Problem description: Repeat precisely, and only, the lines between the line containing "new: green pill" and the end of the listing below, both ends included.

Data provided:
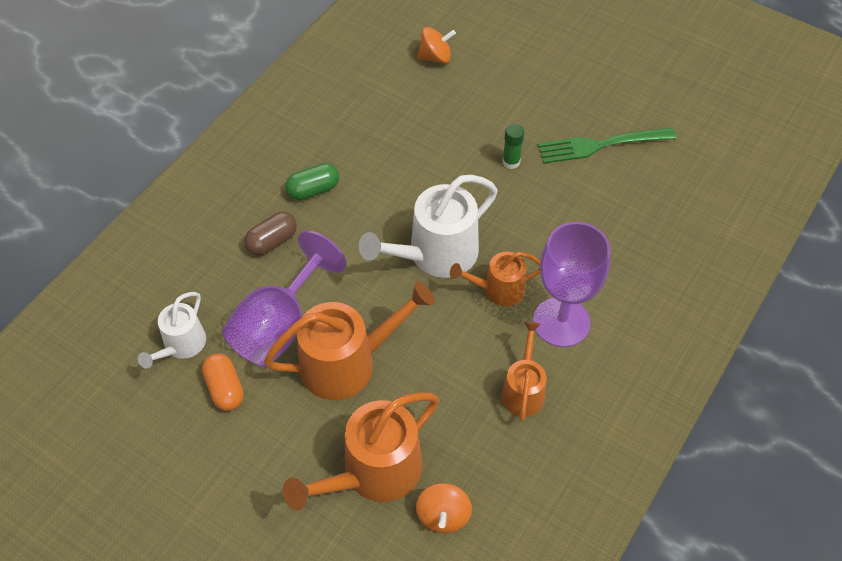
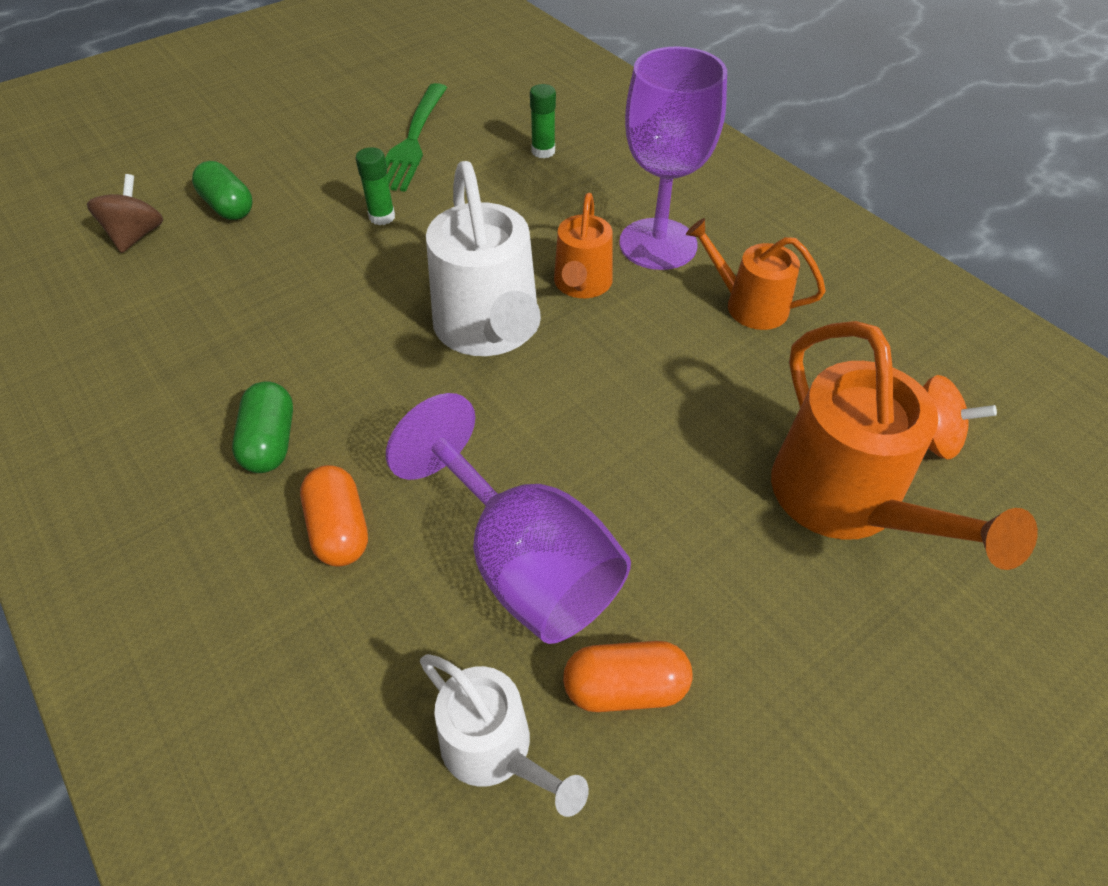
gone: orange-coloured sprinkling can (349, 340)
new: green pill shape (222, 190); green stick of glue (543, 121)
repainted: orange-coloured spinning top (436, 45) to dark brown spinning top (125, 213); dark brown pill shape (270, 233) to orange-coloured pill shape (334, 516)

Result for this exercise:
new: green pill shape (222, 190); green stick of glue (543, 121)
repainted: orange-coloured spinning top (436, 45) to dark brown spinning top (125, 213); dark brown pill shape (270, 233) to orange-coloured pill shape (334, 516)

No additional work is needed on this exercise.